Goal of the exercise: Once the line holding "brown cylinder: 0 -> 2" is found in the entries below, transcribe exactly every line up to and including the one holding "orange spoon: 7 -> 11", but leave out the pictures.
(Extracted material begins)
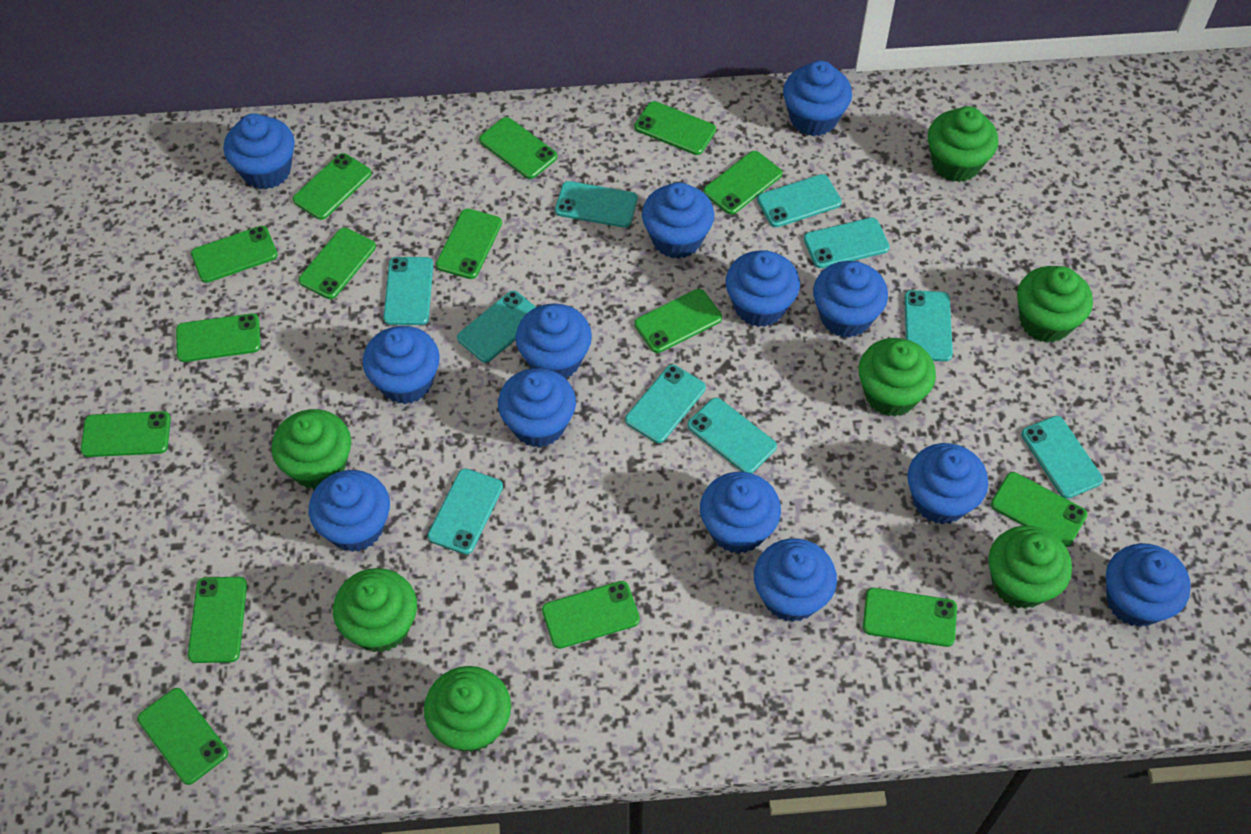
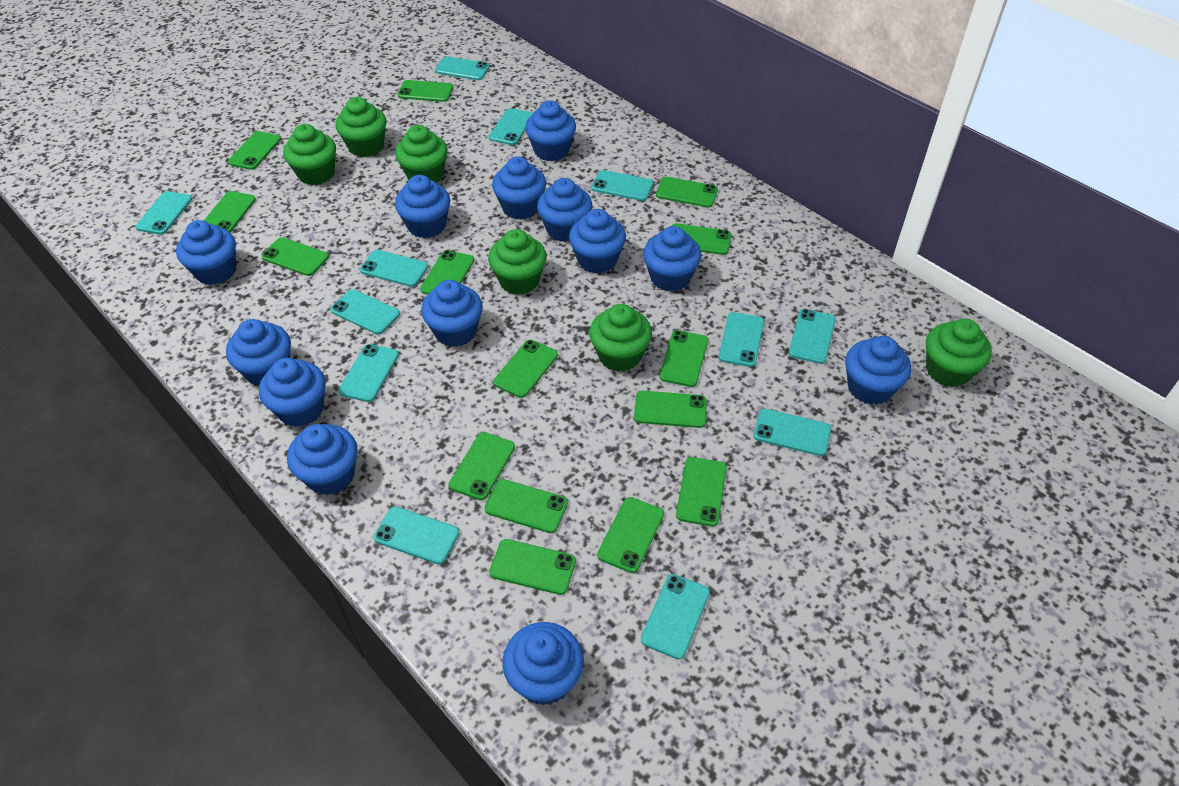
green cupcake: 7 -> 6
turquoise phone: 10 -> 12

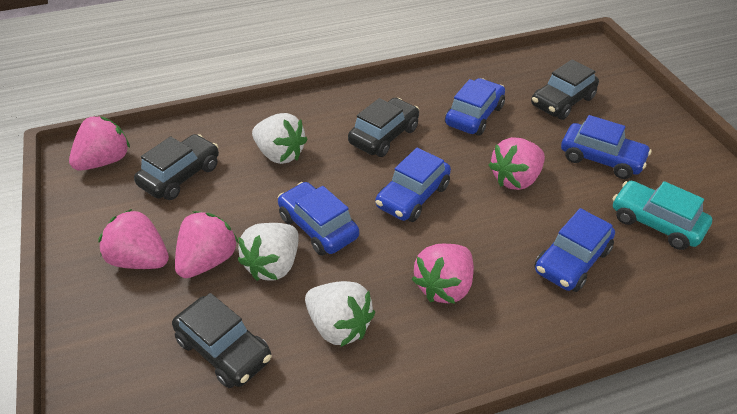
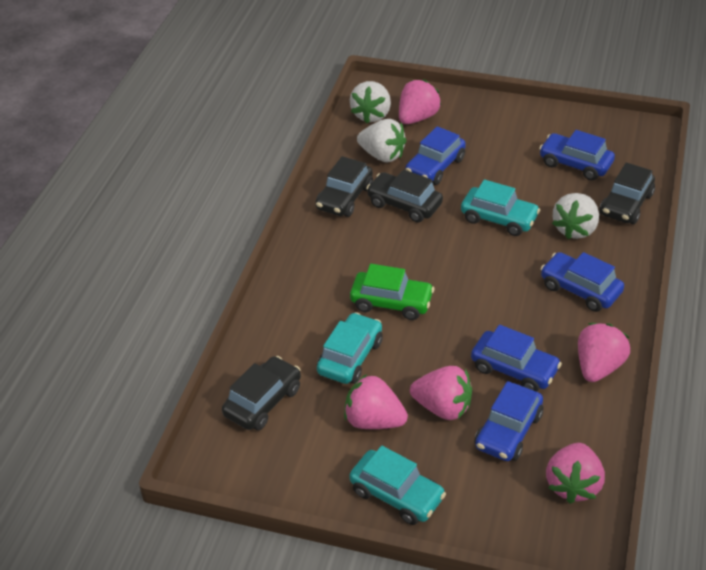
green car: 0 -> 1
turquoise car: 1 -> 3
(Extracted material ends)
(Extracted material begins)
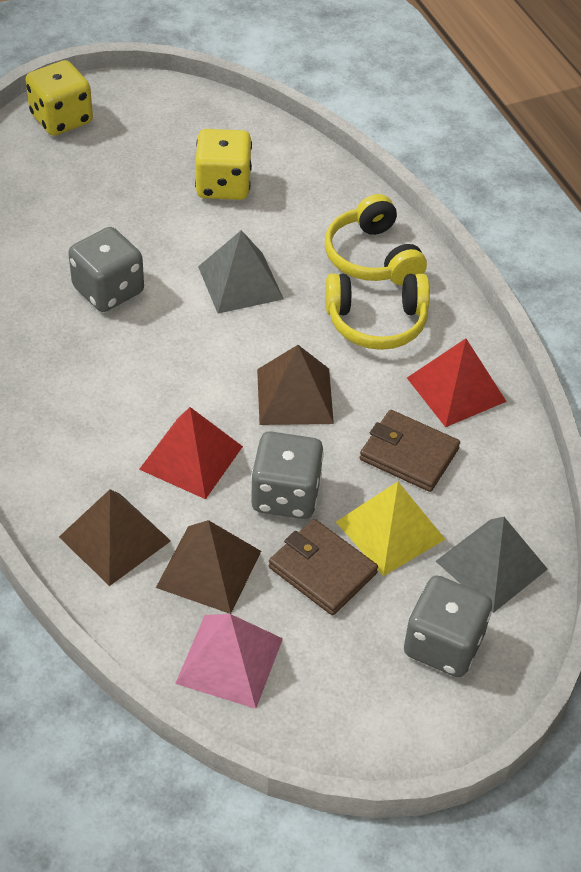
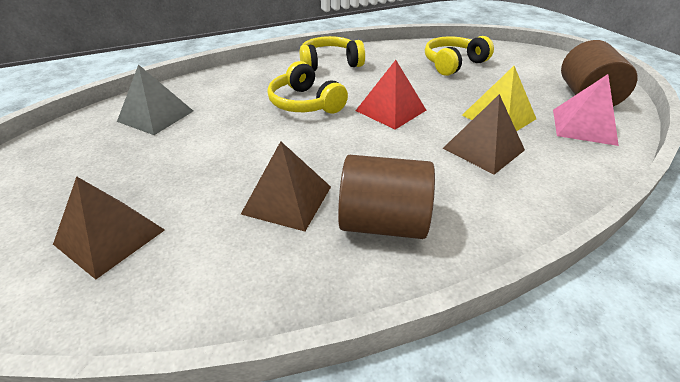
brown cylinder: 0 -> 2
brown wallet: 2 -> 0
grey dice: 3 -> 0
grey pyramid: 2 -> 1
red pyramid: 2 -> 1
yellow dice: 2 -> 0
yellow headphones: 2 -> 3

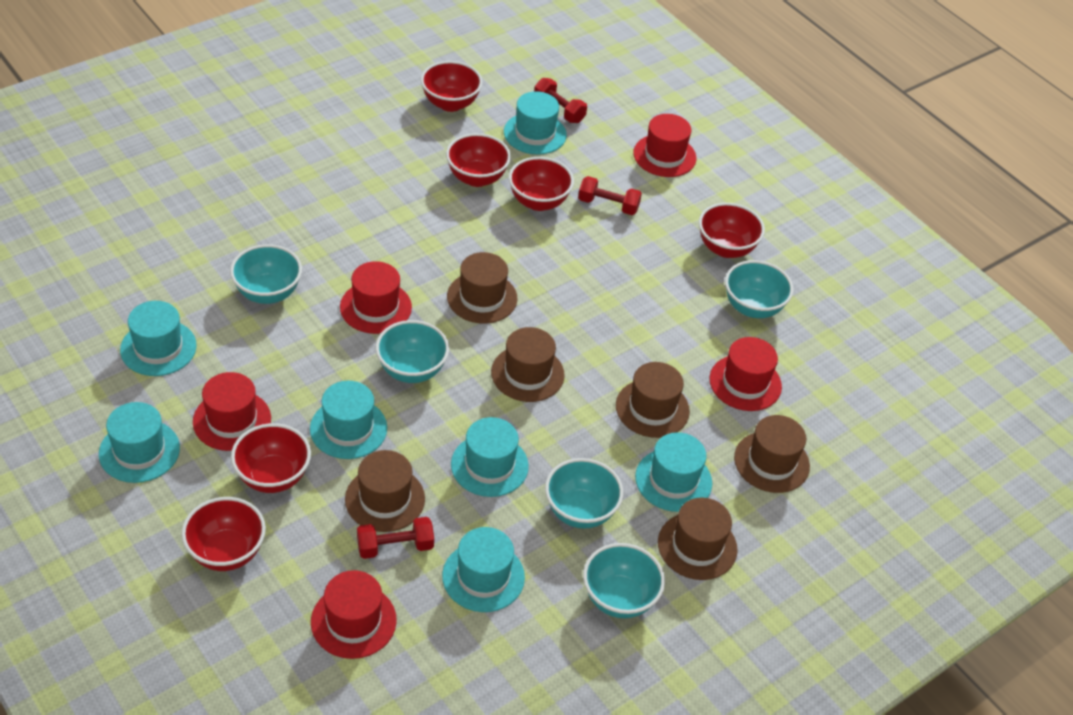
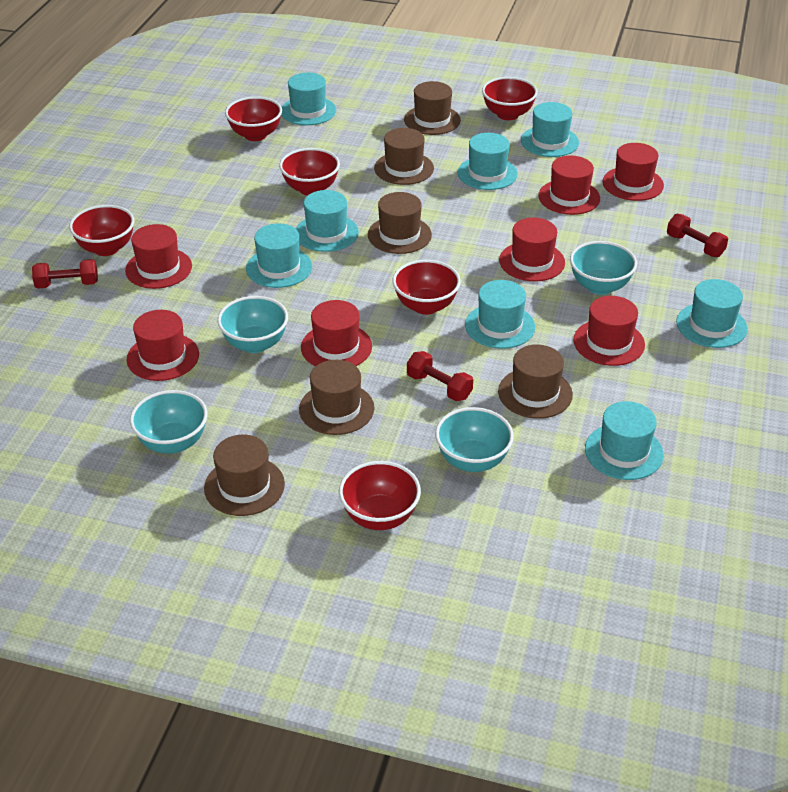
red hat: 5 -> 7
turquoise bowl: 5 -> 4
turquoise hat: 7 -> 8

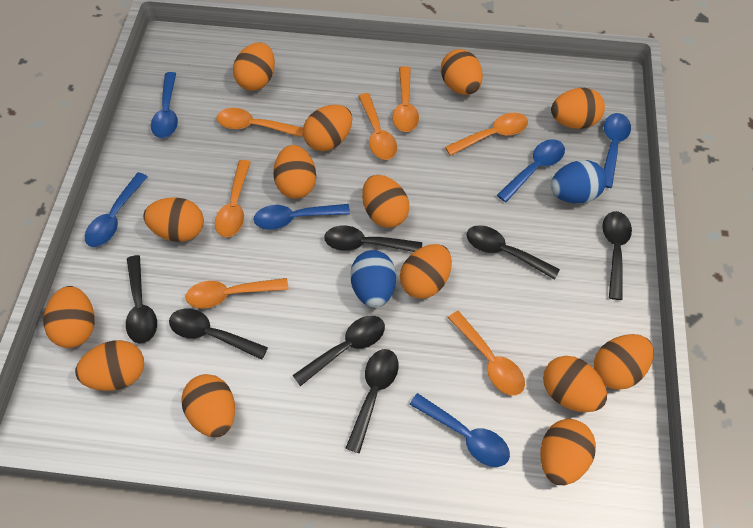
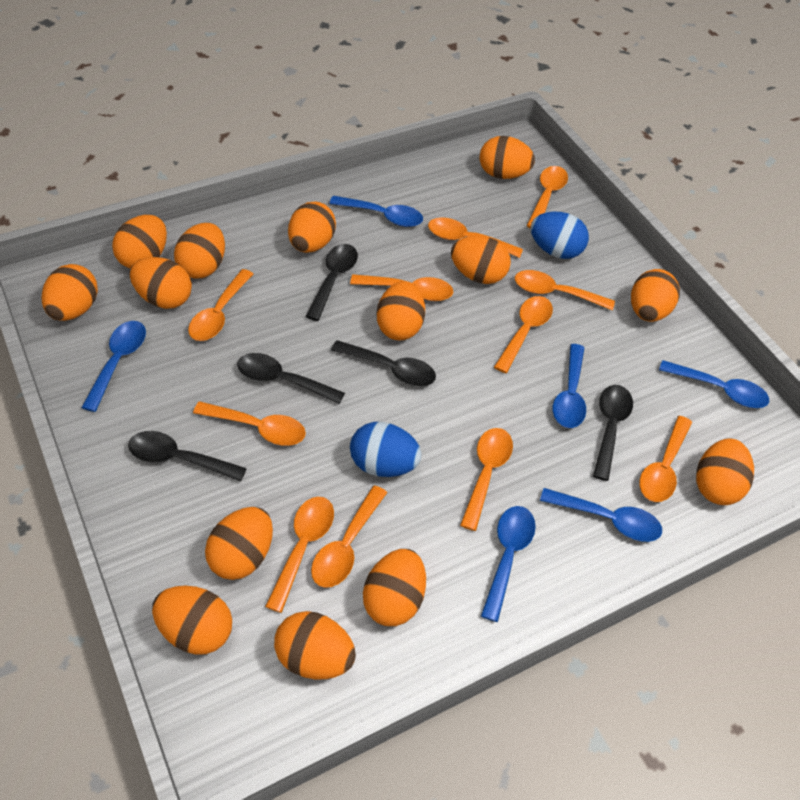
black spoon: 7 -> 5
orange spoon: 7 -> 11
(Extracted material ends)
Expected answer:
brown cylinder: 0 -> 2
brown wallet: 2 -> 0
grey dice: 3 -> 0
grey pyramid: 2 -> 1
red pyramid: 2 -> 1
yellow dice: 2 -> 0
yellow headphones: 2 -> 3

red hat: 5 -> 7
turquoise bowl: 5 -> 4
turquoise hat: 7 -> 8

black spoon: 7 -> 5
orange spoon: 7 -> 11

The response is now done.